(Excerpt from a dataset)
◆ ◆ ◆ ◆
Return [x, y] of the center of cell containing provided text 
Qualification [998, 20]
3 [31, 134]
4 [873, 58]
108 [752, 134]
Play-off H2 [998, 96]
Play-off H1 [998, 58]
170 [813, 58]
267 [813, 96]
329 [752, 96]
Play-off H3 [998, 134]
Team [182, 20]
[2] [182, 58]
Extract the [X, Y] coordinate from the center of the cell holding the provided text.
◆ ◆ ◆ ◆
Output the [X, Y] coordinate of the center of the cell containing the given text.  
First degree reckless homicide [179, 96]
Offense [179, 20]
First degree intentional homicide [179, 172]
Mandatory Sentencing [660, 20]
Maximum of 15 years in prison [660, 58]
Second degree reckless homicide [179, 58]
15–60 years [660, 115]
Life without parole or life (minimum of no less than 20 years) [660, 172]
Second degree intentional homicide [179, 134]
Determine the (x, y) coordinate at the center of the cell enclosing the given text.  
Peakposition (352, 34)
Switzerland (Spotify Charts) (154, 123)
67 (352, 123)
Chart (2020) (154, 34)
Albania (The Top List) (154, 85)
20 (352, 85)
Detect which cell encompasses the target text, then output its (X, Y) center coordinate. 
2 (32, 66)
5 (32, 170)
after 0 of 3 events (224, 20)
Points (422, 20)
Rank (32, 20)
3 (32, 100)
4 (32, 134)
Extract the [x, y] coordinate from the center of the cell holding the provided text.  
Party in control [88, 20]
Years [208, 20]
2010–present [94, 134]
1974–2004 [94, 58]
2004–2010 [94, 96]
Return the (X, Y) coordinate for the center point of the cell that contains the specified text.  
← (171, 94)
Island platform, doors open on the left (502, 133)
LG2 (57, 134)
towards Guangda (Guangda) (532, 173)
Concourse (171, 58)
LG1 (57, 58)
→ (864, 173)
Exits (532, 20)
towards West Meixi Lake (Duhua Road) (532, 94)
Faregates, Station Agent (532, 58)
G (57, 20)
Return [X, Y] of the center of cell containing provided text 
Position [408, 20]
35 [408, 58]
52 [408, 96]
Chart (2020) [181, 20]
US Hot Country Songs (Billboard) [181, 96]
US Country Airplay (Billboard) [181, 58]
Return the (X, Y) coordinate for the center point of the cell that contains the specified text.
◆ ◆ ◆ ◆
#### Set exercise:
Return the data from the line with "Output the [X, Y]" up to and including the line with "Second degree intentional homicide [179, 134]", copied verbatim.

#### Correct answer:
Output the [X, Y] coordinate of the center of the cell containing the given text.  
First degree reckless homicide [179, 96]
Offense [179, 20]
First degree intentional homicide [179, 172]
Mandatory Sentencing [660, 20]
Maximum of 15 years in prison [660, 58]
Second degree reckless homicide [179, 58]
15–60 years [660, 115]
Life without parole or life (minimum of no less than 20 years) [660, 172]
Second degree intentional homicide [179, 134]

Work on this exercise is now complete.